▶ YOUR ASSIGNMENT
For this exercise, copy exactly the lines below from the one with "[(18,140),(0,149),(0,213),(44,191),(18,140)]" through the one with "[(347,434),(334,448),(342,456),(355,441),(347,434)]" and leave out the pictures.

▶ INPUT DATA
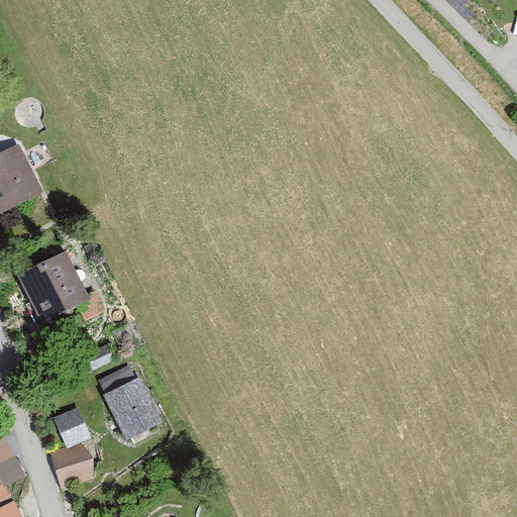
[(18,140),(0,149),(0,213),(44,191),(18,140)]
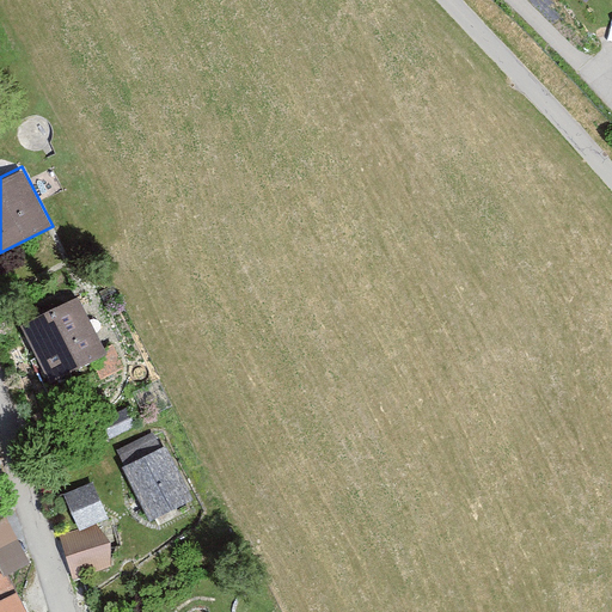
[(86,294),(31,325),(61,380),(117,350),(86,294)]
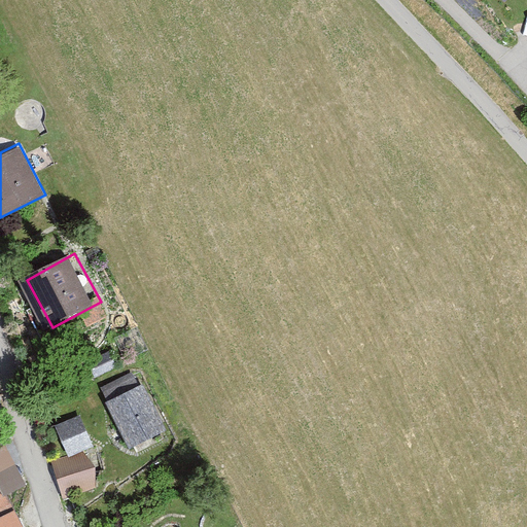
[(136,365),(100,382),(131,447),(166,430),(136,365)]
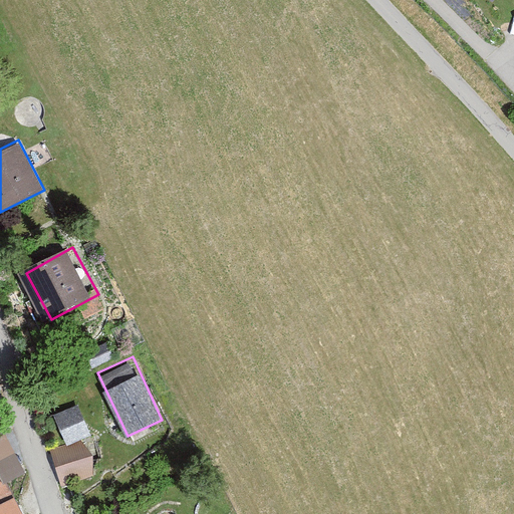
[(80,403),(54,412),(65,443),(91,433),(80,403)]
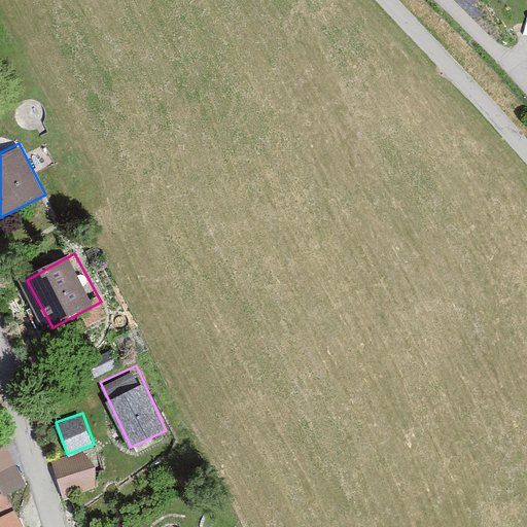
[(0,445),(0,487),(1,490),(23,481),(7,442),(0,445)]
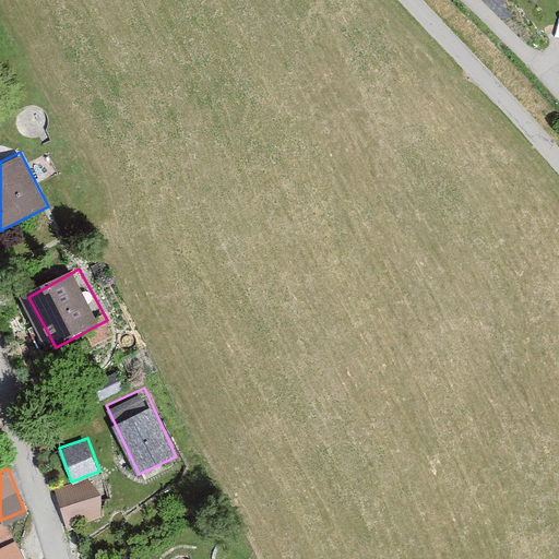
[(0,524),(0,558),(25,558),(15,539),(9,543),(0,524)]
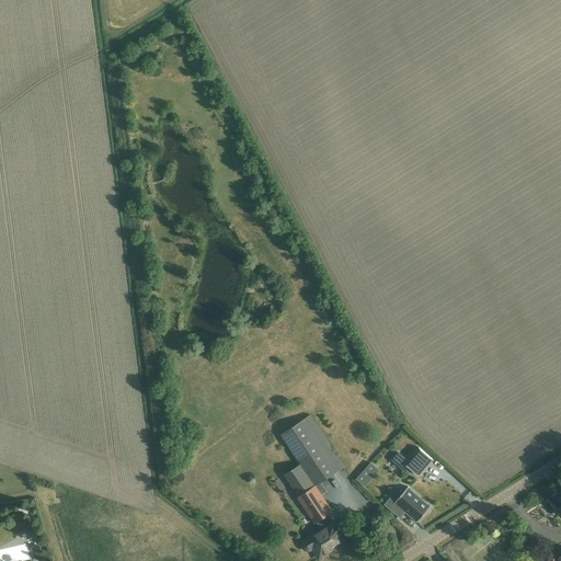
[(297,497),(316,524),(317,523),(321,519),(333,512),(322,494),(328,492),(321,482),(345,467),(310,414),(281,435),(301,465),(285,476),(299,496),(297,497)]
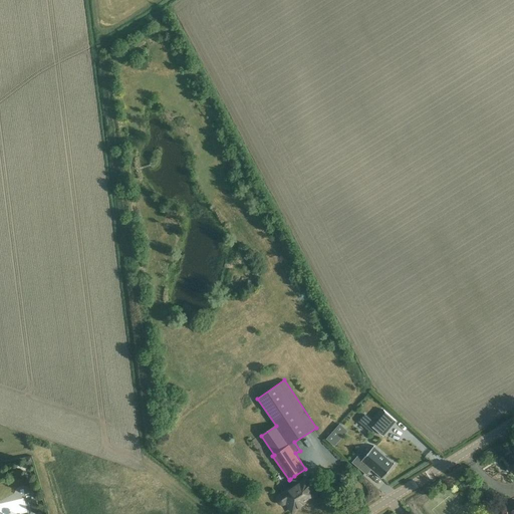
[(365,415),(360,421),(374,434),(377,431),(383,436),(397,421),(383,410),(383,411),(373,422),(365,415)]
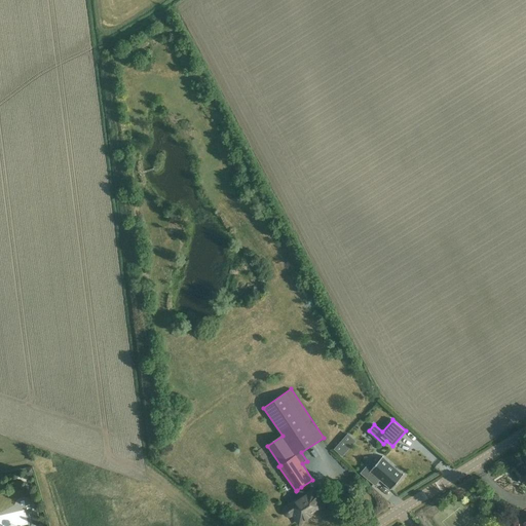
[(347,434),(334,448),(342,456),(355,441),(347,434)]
...
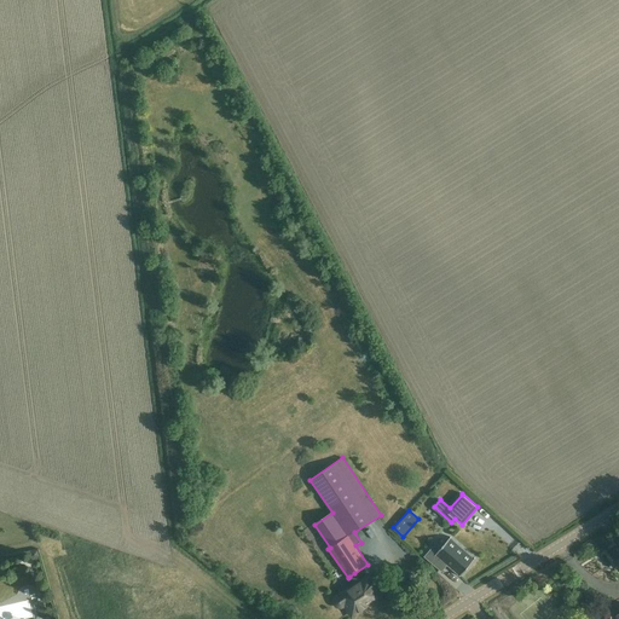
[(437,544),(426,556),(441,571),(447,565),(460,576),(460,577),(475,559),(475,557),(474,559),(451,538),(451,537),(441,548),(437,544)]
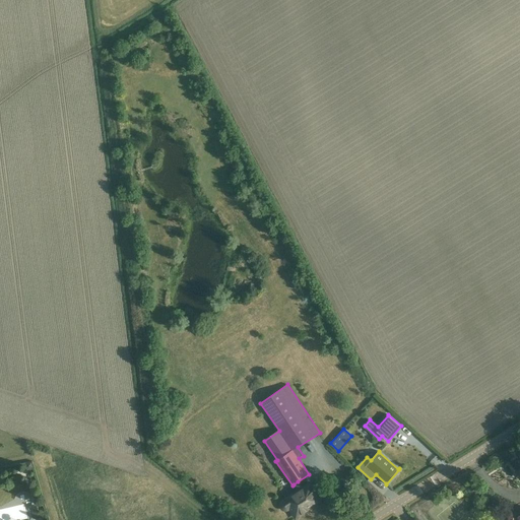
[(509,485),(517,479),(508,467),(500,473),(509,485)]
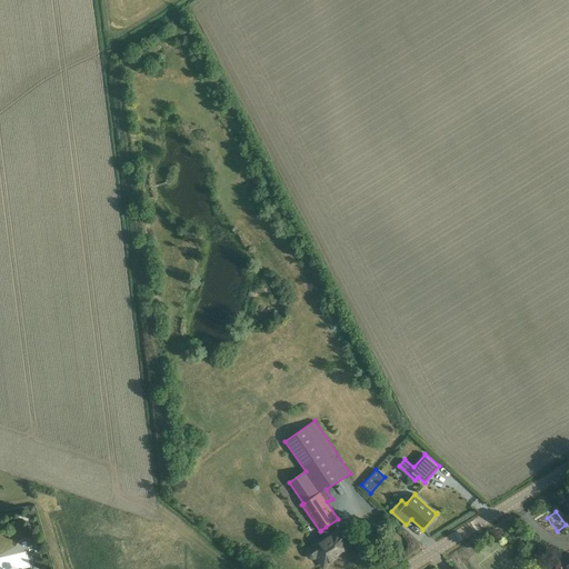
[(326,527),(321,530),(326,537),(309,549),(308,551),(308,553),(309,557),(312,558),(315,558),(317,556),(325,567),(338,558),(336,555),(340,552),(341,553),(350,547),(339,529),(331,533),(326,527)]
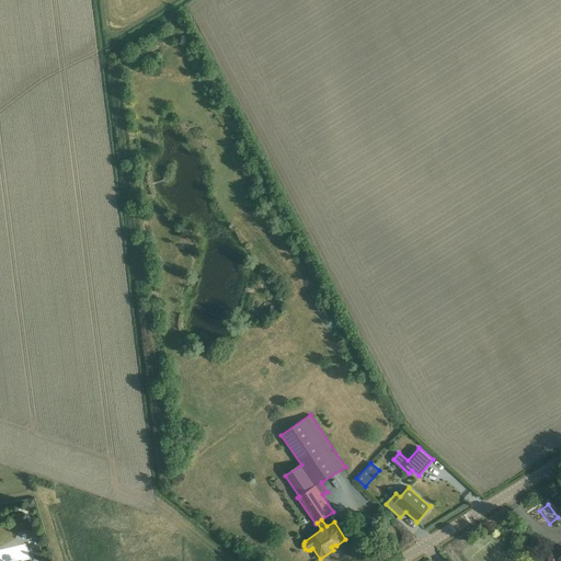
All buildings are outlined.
---
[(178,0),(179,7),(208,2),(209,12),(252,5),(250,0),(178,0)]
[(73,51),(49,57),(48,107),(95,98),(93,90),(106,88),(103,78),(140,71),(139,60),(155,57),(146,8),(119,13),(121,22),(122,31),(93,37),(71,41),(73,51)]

▶ TASK ANSWER
[(18,140),(0,149),(0,213),(44,191),(18,140)]
[(86,294),(31,325),(61,380),(117,350),(86,294)]
[(136,365),(100,382),(131,447),(166,430),(136,365)]
[(80,403),(54,412),(65,443),(91,433),(80,403)]
[(0,445),(0,487),(1,490),(23,481),(7,442),(0,445)]
[(0,524),(0,558),(25,558),(15,539),(9,543),(0,524)]
[(297,497),(316,524),(317,523),(321,519),(333,512),(322,494),(328,492),(321,482),(345,467),(310,414),(281,435),(301,465),(285,476),(299,496),(297,497)]
[(365,415),(360,421),(374,434),(377,431),(383,436),(397,421),(383,410),(383,411),(373,422),(365,415)]
[(347,434),(334,448),(342,456),(355,441),(347,434)]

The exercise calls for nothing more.